**What to produce:** Below are some entries. Copy each line in them that holds "roller".

**Information supplied:**
%%

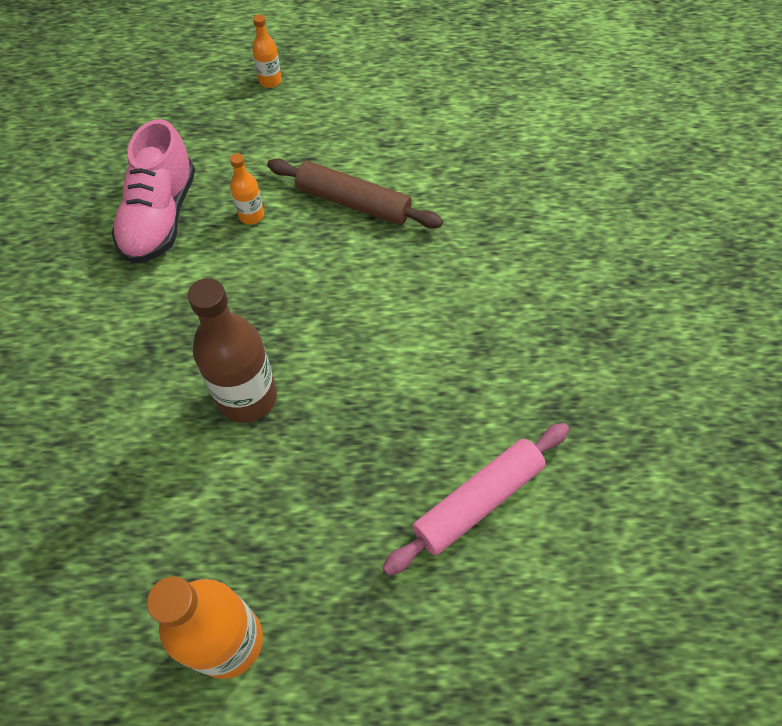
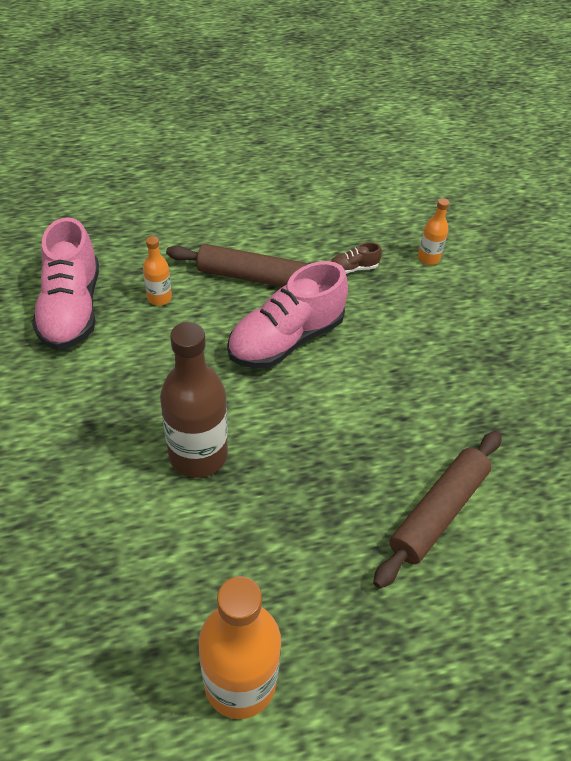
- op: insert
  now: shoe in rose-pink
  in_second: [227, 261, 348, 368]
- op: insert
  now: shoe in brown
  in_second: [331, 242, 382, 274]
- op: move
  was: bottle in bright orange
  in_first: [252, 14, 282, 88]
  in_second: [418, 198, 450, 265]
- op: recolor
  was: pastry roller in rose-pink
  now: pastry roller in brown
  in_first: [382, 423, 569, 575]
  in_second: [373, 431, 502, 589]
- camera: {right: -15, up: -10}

%%

**Solution:**
  was: pastry roller in rose-pink
  now: pastry roller in brown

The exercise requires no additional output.